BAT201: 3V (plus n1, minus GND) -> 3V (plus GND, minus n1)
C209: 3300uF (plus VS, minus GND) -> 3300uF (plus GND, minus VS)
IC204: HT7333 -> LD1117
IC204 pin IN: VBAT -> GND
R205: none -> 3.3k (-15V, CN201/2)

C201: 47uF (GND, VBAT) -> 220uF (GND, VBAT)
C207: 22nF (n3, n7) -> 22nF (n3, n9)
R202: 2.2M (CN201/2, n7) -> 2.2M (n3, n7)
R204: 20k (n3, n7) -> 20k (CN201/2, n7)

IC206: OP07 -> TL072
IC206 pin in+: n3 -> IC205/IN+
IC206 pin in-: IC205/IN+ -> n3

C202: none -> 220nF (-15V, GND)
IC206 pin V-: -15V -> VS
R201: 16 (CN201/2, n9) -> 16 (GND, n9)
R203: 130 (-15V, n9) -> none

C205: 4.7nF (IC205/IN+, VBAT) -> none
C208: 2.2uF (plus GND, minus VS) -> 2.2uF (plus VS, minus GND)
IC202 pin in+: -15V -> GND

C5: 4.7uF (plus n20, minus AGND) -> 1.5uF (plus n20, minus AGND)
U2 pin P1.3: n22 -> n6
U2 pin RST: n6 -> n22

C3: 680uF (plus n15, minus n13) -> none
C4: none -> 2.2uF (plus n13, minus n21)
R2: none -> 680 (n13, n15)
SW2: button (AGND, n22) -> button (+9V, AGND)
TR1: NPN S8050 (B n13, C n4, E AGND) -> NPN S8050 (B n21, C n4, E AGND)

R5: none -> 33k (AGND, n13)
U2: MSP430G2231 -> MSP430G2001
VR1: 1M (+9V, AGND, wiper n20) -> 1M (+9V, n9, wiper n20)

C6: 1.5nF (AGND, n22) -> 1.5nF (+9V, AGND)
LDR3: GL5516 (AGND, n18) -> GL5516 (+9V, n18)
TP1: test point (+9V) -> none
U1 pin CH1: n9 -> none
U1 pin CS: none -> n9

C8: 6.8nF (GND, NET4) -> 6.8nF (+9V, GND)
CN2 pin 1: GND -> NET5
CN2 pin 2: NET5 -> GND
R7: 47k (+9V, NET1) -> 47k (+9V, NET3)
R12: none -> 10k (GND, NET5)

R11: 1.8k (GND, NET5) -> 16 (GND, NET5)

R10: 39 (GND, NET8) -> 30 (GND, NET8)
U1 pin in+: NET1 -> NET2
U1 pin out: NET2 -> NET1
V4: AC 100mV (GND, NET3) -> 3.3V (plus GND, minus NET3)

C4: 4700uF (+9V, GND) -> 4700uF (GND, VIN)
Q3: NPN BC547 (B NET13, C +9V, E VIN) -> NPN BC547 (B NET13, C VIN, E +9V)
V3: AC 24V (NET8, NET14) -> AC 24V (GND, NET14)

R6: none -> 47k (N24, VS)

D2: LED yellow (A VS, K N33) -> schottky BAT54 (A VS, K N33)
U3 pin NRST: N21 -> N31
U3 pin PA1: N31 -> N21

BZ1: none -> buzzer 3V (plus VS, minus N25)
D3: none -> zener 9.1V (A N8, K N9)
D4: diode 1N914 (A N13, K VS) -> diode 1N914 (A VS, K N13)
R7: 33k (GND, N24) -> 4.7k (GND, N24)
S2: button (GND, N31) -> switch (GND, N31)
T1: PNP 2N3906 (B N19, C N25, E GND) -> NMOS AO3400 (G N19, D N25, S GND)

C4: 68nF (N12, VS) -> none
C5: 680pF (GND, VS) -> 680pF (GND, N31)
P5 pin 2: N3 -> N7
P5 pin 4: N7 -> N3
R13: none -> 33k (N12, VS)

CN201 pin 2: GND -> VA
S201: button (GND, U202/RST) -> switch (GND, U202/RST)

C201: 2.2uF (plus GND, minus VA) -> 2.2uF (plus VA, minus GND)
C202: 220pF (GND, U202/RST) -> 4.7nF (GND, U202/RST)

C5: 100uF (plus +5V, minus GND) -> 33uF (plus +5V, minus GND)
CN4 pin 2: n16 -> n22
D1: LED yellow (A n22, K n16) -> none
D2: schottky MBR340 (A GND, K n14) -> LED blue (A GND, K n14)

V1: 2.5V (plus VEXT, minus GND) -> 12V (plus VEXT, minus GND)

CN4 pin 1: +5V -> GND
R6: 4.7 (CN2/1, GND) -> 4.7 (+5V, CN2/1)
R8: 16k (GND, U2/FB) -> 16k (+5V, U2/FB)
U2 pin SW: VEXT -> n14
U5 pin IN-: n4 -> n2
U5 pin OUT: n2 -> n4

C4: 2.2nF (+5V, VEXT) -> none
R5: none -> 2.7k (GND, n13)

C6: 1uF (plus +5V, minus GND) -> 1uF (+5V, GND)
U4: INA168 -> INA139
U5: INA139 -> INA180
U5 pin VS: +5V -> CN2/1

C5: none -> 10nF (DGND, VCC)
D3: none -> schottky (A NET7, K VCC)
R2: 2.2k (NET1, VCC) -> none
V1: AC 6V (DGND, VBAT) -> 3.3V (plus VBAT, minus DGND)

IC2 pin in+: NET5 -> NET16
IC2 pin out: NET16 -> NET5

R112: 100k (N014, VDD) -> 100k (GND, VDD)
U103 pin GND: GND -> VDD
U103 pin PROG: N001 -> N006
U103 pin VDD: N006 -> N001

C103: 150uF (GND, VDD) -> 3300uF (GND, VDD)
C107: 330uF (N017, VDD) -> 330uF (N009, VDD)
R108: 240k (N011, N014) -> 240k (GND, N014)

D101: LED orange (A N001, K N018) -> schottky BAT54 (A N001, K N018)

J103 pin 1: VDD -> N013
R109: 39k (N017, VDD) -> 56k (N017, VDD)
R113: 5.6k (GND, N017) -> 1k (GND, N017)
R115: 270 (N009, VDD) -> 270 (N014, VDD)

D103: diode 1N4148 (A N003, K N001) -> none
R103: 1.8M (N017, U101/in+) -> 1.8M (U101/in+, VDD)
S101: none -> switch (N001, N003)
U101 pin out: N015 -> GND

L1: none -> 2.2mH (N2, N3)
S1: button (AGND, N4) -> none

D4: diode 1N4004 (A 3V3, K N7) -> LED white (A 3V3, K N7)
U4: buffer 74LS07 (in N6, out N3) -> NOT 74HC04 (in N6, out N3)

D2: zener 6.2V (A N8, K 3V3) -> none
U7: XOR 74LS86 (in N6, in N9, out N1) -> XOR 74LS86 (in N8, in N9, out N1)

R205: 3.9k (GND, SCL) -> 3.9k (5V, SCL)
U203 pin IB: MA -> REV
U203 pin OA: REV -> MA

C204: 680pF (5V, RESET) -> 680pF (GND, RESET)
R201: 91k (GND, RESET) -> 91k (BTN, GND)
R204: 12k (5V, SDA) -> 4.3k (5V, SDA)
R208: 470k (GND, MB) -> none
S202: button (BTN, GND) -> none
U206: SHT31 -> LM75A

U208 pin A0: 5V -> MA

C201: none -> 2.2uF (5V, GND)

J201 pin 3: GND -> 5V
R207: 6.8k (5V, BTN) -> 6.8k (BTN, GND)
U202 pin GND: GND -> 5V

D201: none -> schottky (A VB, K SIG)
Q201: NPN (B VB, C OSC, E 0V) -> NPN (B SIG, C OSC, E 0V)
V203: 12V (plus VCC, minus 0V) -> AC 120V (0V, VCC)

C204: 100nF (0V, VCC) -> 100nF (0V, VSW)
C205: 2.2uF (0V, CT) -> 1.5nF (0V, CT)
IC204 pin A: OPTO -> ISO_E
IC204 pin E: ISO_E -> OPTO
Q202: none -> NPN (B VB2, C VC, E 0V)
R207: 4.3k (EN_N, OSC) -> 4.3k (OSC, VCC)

================

From the first line of the listing above through the line that contains "C207: 22nF (n3, n7) -> 22nF (n3, n9)", retype every line exactly, and write nothing else.

**RESPONSE**:
BAT201: 3V (plus n1, minus GND) -> 3V (plus GND, minus n1)
C209: 3300uF (plus VS, minus GND) -> 3300uF (plus GND, minus VS)
IC204: HT7333 -> LD1117
IC204 pin IN: VBAT -> GND
R205: none -> 3.3k (-15V, CN201/2)

C201: 47uF (GND, VBAT) -> 220uF (GND, VBAT)
C207: 22nF (n3, n7) -> 22nF (n3, n9)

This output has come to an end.